Bounding box mapping data
=======
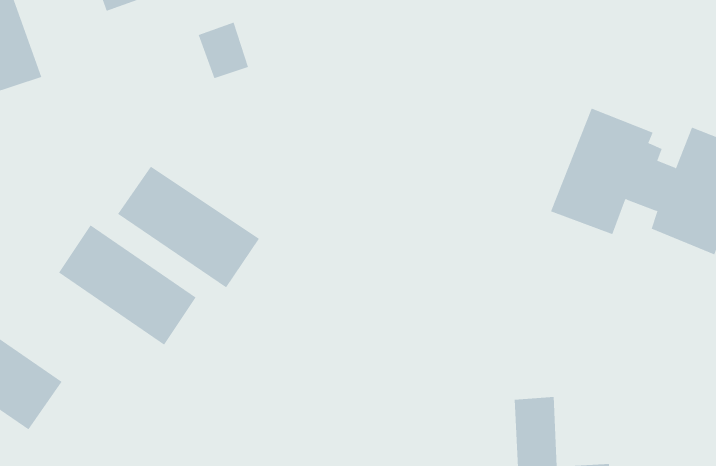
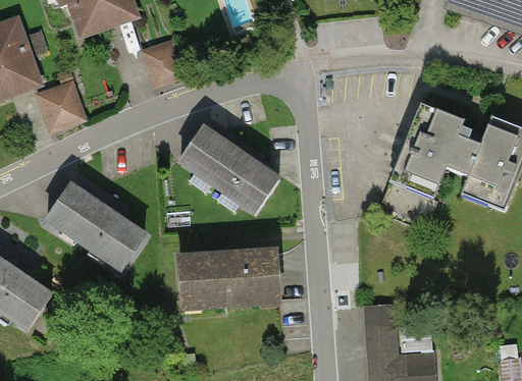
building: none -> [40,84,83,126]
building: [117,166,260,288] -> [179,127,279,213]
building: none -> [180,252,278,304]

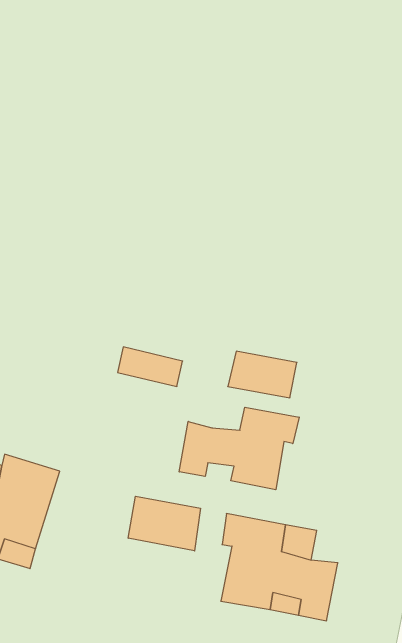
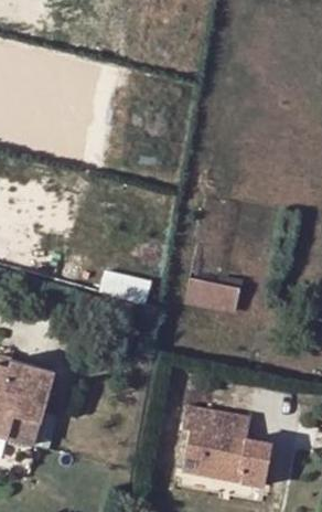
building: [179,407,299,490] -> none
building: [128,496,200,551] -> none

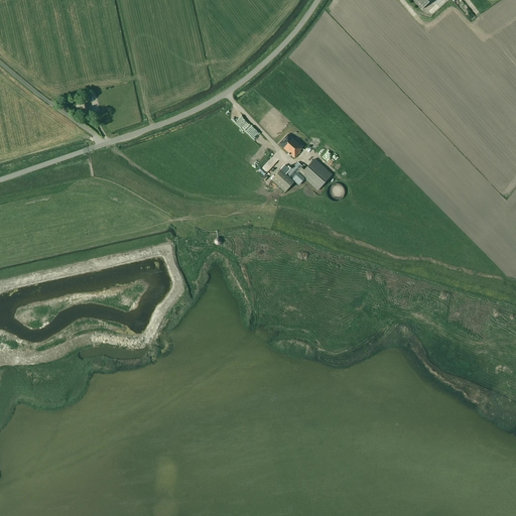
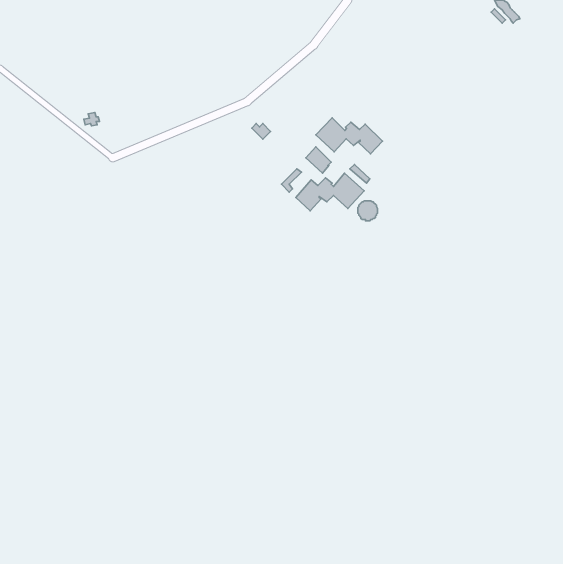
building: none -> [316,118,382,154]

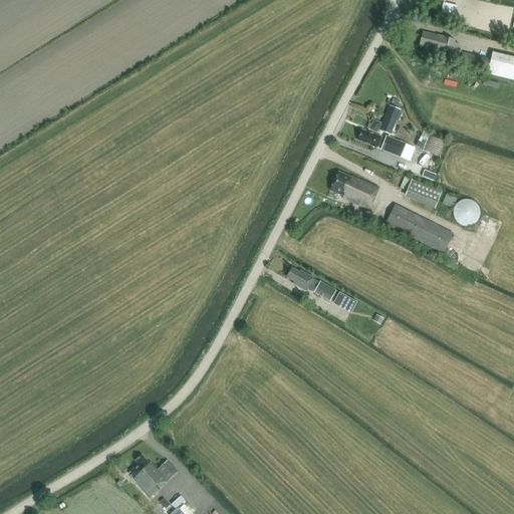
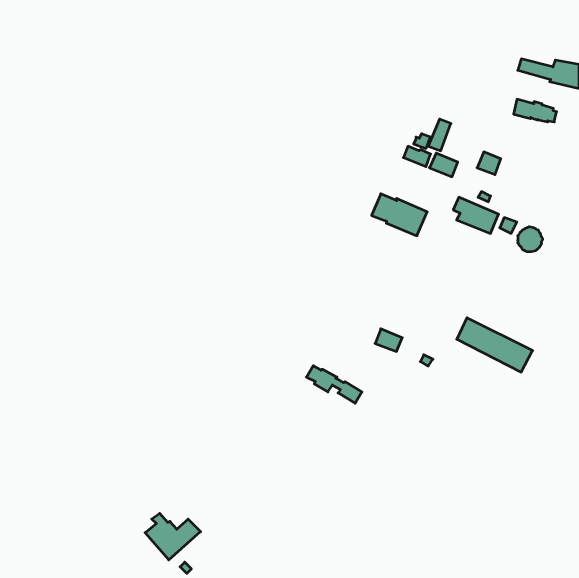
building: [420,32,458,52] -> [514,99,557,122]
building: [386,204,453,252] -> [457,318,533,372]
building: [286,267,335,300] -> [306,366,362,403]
=======
# About this exercise
Which of the lines above hold the word "none"? Copy each one.

# Answer to this exercise
building: none -> [40,84,83,126]
building: none -> [180,252,278,304]
building: [179,407,299,490] -> none
building: [128,496,200,551] -> none
building: none -> [316,118,382,154]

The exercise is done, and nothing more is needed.